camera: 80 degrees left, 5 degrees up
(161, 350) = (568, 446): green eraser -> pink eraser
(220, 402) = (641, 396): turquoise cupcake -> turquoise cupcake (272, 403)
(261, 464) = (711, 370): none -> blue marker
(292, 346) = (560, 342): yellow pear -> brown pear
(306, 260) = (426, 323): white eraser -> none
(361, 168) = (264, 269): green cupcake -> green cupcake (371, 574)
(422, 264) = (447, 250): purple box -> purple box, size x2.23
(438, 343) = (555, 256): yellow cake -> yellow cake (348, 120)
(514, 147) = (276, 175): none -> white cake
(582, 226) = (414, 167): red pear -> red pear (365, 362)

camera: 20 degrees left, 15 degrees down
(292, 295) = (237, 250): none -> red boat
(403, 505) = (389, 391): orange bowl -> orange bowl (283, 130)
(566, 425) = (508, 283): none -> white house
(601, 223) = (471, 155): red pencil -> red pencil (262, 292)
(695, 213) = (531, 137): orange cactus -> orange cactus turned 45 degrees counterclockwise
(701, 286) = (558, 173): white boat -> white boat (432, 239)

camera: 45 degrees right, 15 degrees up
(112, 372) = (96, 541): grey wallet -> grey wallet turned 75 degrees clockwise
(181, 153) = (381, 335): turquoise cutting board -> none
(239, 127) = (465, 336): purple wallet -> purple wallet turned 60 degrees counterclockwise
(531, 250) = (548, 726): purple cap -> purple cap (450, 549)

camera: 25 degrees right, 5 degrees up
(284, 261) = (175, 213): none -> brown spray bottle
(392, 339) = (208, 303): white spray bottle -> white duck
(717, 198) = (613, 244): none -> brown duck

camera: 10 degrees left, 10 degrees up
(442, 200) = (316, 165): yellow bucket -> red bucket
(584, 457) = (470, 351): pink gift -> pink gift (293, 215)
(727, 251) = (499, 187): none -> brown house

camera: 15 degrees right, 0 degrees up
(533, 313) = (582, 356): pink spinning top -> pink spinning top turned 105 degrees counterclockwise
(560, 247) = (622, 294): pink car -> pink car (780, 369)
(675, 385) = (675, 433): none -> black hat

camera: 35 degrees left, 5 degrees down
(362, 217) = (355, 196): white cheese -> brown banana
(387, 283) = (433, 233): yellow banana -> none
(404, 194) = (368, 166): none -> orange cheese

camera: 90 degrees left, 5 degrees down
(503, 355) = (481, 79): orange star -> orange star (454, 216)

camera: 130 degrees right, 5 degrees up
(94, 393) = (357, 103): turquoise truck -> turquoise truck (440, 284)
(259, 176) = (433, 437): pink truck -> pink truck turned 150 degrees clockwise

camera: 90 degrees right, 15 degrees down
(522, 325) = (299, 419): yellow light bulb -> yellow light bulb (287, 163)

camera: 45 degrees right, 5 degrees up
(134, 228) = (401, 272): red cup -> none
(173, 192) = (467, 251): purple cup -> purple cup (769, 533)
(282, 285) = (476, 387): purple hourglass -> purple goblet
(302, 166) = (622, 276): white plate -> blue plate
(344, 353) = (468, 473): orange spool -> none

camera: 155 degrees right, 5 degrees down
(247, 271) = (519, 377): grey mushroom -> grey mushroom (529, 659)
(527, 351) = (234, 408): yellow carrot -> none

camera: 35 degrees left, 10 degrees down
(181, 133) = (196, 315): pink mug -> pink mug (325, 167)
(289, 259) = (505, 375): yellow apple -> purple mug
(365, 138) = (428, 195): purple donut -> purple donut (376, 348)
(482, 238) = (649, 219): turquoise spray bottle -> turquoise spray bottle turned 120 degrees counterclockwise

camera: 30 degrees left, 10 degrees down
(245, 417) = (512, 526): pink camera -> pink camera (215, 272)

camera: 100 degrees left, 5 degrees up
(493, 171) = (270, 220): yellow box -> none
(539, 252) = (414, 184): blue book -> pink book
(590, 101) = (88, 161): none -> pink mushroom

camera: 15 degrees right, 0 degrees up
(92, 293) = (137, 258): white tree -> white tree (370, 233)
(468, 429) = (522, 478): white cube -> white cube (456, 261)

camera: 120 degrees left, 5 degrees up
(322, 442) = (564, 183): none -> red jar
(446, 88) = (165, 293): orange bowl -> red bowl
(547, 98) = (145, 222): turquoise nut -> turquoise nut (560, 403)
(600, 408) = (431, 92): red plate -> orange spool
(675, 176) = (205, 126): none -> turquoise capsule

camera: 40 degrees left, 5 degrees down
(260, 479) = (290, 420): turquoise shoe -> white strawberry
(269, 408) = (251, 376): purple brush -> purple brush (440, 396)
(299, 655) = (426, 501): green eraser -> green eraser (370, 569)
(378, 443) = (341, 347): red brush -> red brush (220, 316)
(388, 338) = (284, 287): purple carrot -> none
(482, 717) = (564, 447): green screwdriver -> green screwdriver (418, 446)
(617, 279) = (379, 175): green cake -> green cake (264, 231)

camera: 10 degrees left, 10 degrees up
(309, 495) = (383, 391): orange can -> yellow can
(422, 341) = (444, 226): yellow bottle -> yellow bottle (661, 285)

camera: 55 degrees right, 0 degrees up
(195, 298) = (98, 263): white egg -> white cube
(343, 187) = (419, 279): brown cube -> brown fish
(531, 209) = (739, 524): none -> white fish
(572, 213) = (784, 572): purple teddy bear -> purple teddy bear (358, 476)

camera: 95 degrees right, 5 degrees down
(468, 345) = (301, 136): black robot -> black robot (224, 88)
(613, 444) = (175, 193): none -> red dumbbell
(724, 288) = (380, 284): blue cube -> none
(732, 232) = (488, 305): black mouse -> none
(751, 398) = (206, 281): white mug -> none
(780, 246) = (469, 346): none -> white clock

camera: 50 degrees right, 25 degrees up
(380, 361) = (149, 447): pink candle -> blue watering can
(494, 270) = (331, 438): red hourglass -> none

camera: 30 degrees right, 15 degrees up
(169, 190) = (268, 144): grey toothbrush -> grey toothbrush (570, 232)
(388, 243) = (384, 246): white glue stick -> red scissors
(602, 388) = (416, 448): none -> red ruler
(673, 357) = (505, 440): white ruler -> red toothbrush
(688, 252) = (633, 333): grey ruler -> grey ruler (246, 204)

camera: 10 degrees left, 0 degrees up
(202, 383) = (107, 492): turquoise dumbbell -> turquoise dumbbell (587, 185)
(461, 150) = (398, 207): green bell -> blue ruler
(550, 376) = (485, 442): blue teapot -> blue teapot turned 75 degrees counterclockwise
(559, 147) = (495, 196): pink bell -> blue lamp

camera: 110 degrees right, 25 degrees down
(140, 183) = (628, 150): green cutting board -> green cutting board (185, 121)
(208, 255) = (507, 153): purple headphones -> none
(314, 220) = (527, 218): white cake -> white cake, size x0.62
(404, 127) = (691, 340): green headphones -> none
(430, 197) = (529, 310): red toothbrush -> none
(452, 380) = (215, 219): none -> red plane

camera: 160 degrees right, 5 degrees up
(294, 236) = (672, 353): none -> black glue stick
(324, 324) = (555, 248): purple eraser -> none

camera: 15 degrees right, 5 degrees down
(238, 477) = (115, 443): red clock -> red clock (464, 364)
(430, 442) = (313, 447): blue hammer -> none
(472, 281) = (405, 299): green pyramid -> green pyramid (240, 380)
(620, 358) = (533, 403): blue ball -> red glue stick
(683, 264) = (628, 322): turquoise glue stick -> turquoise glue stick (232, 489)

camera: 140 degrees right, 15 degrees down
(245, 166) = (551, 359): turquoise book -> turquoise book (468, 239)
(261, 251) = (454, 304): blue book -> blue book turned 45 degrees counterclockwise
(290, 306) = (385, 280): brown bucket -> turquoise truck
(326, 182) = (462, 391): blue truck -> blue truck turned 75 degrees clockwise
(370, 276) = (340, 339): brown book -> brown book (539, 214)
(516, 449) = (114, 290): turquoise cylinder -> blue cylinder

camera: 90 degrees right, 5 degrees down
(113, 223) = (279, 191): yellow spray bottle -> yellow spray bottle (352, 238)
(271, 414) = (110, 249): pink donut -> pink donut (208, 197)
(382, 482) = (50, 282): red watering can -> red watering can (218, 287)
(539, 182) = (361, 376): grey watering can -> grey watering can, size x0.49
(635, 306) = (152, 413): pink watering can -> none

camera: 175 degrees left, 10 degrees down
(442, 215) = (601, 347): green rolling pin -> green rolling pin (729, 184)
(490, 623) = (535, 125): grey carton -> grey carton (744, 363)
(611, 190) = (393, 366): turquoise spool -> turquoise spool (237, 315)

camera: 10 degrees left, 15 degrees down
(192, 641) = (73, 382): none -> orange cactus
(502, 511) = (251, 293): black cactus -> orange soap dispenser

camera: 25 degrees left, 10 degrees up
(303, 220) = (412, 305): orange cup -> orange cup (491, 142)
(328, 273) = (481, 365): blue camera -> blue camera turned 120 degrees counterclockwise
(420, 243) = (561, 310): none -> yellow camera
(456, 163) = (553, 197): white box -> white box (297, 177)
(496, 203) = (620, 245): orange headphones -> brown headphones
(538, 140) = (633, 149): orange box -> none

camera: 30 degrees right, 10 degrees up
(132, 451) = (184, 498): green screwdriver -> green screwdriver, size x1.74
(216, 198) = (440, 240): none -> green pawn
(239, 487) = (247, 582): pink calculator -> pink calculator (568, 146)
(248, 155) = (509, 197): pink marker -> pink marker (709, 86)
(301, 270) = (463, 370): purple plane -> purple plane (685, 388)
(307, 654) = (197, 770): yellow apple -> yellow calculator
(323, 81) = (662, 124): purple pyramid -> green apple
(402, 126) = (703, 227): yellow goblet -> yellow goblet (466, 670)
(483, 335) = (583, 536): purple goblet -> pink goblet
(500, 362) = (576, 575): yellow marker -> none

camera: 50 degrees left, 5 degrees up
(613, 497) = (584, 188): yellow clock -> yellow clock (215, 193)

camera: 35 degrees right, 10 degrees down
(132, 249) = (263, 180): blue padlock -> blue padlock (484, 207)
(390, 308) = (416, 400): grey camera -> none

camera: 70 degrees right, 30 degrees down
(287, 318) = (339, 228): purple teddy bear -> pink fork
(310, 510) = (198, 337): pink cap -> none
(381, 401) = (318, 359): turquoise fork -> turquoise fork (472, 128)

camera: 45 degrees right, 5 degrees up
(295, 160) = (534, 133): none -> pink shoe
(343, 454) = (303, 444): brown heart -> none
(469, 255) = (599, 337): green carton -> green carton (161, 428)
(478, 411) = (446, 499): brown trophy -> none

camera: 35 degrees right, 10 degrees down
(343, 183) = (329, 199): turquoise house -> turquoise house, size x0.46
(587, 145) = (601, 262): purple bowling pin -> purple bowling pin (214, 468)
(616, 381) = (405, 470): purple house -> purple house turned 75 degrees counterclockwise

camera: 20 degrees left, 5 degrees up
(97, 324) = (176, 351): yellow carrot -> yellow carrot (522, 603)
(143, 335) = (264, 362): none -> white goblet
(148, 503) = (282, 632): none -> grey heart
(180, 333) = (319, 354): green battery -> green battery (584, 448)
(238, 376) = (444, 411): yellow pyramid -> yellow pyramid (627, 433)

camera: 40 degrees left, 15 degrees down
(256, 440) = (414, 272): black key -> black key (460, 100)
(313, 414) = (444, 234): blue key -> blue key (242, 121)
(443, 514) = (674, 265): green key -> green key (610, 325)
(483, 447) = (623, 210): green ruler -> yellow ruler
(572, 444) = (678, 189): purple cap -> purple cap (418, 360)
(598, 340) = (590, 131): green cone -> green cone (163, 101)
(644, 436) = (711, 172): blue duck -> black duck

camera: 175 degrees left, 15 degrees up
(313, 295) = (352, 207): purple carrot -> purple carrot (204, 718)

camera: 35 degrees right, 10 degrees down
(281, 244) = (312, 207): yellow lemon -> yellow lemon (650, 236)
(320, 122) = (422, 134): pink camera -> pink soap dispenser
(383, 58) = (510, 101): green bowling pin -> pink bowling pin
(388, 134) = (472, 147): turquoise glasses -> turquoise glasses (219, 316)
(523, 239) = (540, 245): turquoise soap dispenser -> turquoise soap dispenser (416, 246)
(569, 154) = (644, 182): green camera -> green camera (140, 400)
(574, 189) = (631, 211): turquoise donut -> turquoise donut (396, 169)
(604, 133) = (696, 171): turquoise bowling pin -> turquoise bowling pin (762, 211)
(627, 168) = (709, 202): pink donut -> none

> _Your objective_:
Check each line of the data above, and please copy the ones in which the string "cheese" occurs.

> _Solution to this task_:
(362, 217) = (355, 196): white cheese -> brown banana
(404, 194) = (368, 166): none -> orange cheese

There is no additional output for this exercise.